Once the pictures have been removed, repeat the remainder of the records exactly.

START Supplied information

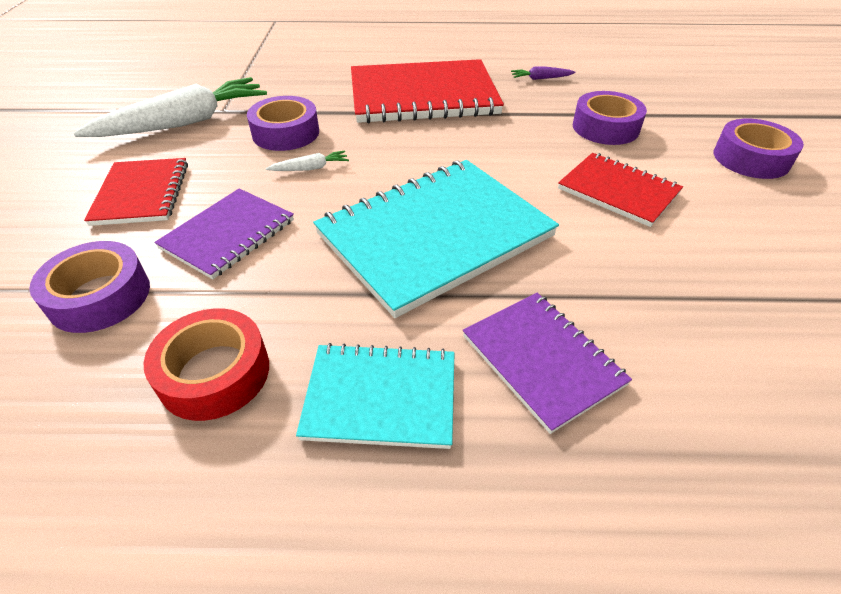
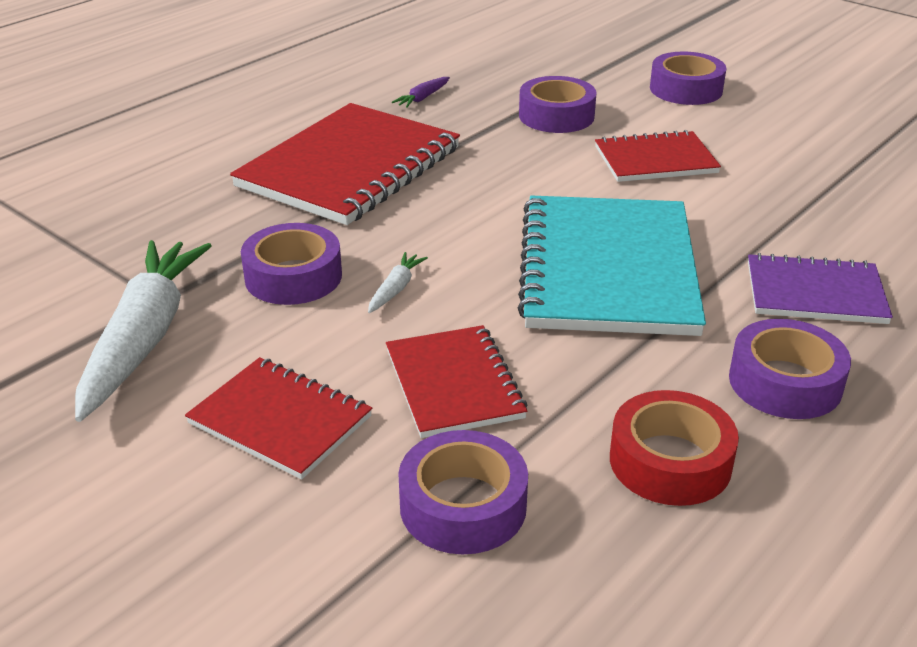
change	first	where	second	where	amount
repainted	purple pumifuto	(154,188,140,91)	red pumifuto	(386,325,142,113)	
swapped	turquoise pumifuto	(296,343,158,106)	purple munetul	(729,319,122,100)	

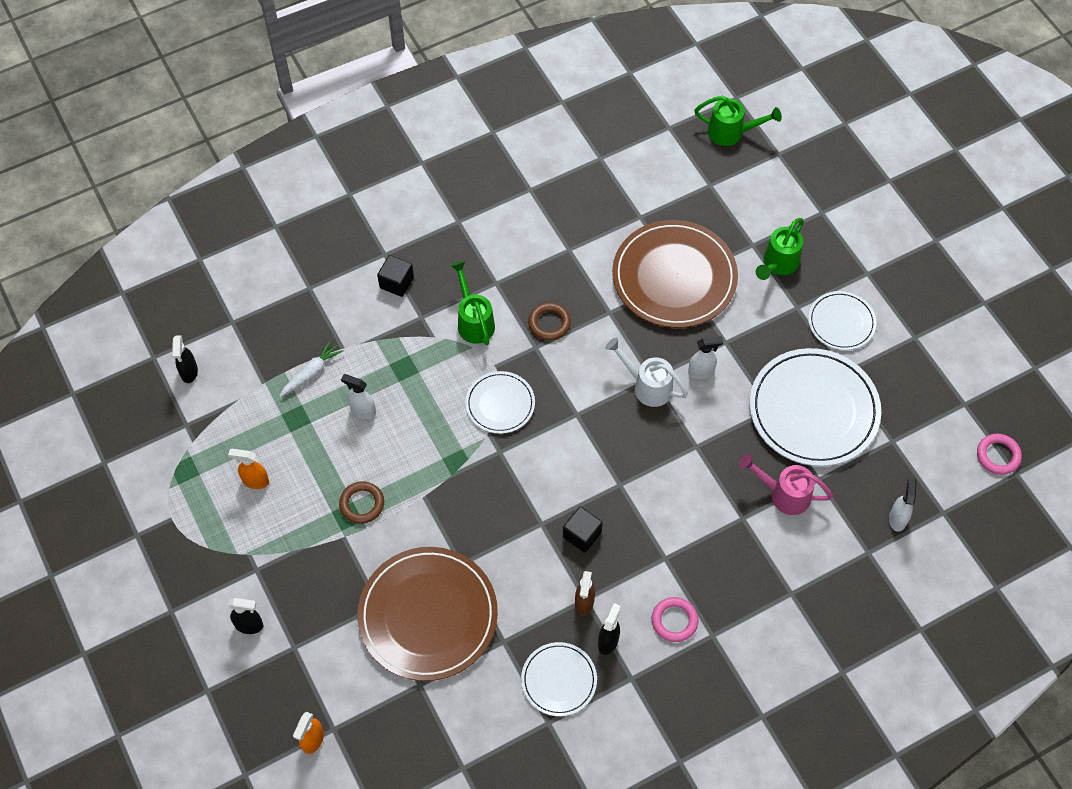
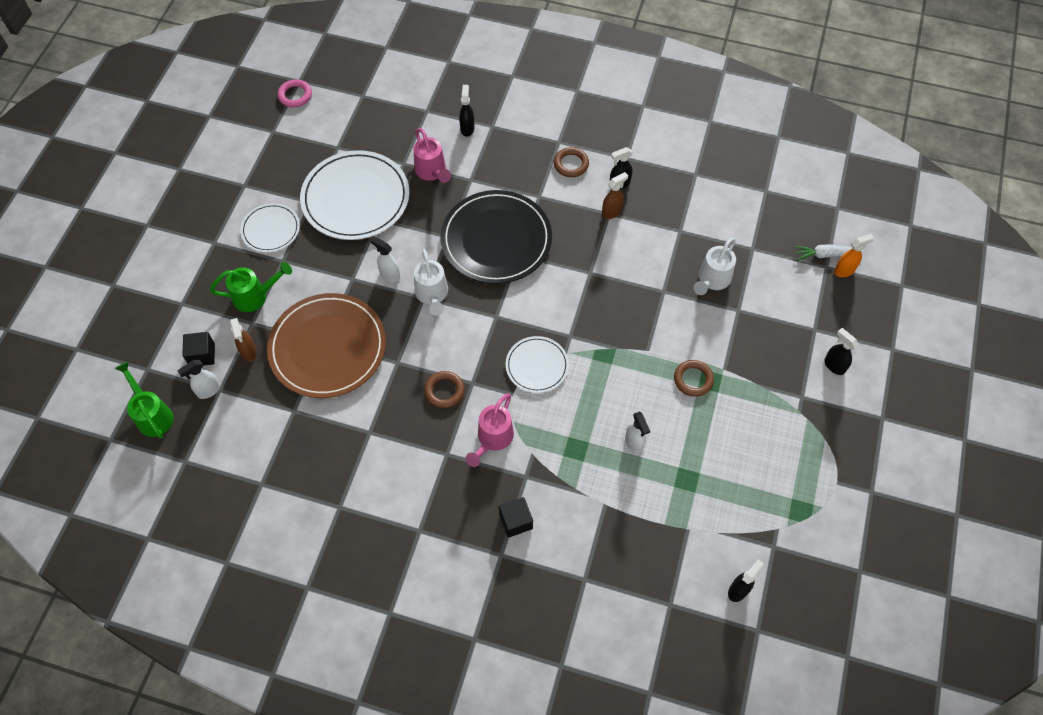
change	first	where	second	where	amount
gone	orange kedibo	(228,449,41,40)			
shifted	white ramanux	(280,340,64,57)		(794,244,69,16)	
swapped	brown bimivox	(357,547,141,134)	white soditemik	(694,237,42,58)	
repainted	green soditemik	(450,261,45,84)	pink soditemik	(465,393,49,74)	
gone	white bimivox	(521,642,76,74)			
shifted	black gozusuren	(563,506,40,47)		(182,332,33,34)	
repainted	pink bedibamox	(652,597,46,45)	brown bedibamox	(554,147,35,30)	
shifted	white kedibo	(889,478,27,54)		(178,360,42,39)	
new			brown kedibo	(230,318,27,44)	
new			black bimivox	(441,190,111,94)	
new			black kedibo	(459,85,15,52)	

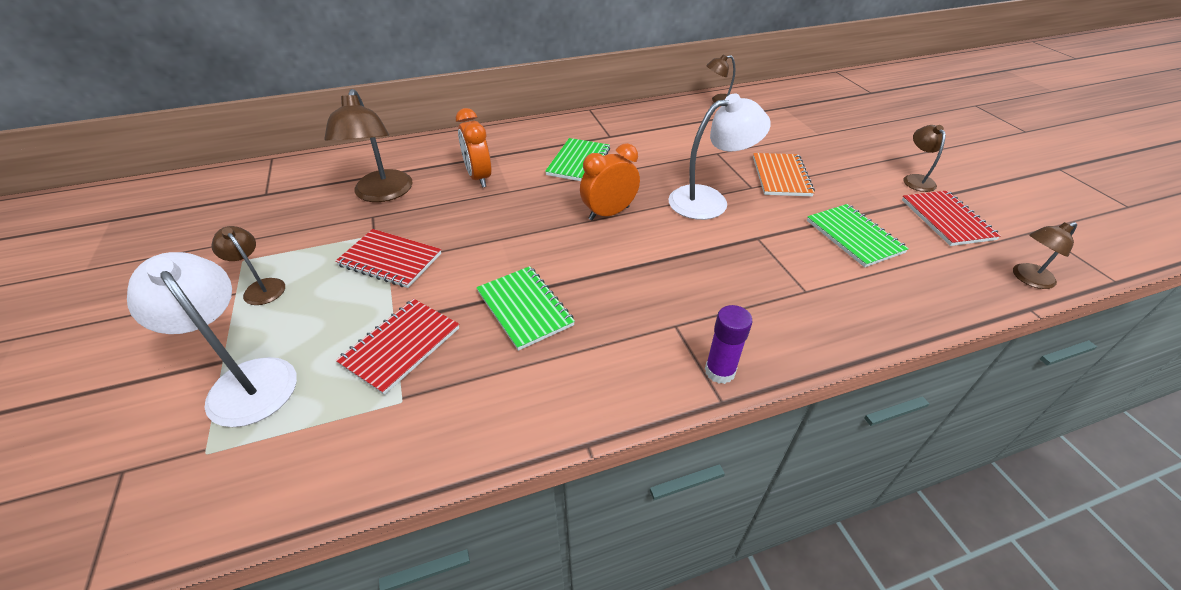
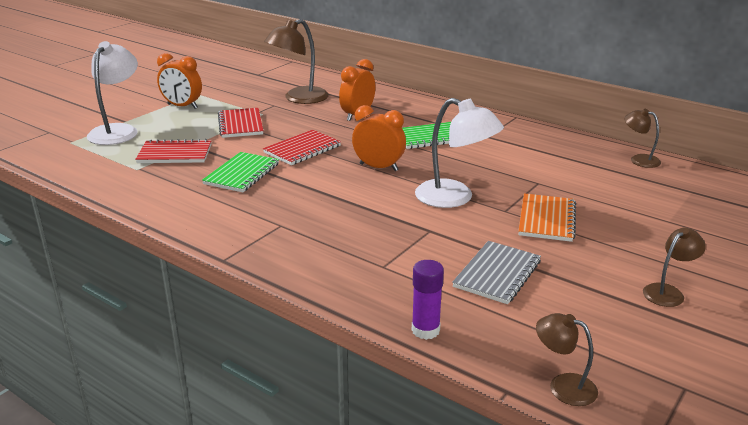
change	first	where	second	where	amount
swapped	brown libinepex	(211,226,74,79)	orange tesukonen	(157,53,45,56)	
shifted	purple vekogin	(705,305,48,79)		(412,260,32,80)	
rotated	orange pumifuto	(753,153,62,43)		(518,193,58,49)	45 degrees counterclockwise
repainted	green pumifuto	(807,204,102,63)	grey pumifuto	(452,241,89,63)	
shifted	red pumifuto	(902,191,99,55)		(263,130,78,35)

END Supplied information

**Response to the task**
change	first	where	second	where	amount
repainted	purple pumifuto	(154,188,140,91)	red pumifuto	(386,325,142,113)	
swapped	turquoise pumifuto	(296,343,158,106)	purple munetul	(729,319,122,100)	

change	first	where	second	where	amount
gone	orange kedibo	(228,449,41,40)			
shifted	white ramanux	(280,340,64,57)		(794,244,69,16)	
swapped	brown bimivox	(357,547,141,134)	white soditemik	(694,237,42,58)	
repainted	green soditemik	(450,261,45,84)	pink soditemik	(465,393,49,74)	
gone	white bimivox	(521,642,76,74)			
shifted	black gozusuren	(563,506,40,47)		(182,332,33,34)	
repainted	pink bedibamox	(652,597,46,45)	brown bedibamox	(554,147,35,30)	
shifted	white kedibo	(889,478,27,54)		(178,360,42,39)	
new			brown kedibo	(230,318,27,44)	
new			black bimivox	(441,190,111,94)	
new			black kedibo	(459,85,15,52)	

change	first	where	second	where	amount
swapped	brown libinepex	(211,226,74,79)	orange tesukonen	(157,53,45,56)	
shifted	purple vekogin	(705,305,48,79)		(412,260,32,80)	
rotated	orange pumifuto	(753,153,62,43)		(518,193,58,49)	45 degrees counterclockwise
repainted	green pumifuto	(807,204,102,63)	grey pumifuto	(452,241,89,63)	
shifted	red pumifuto	(902,191,99,55)		(263,130,78,35)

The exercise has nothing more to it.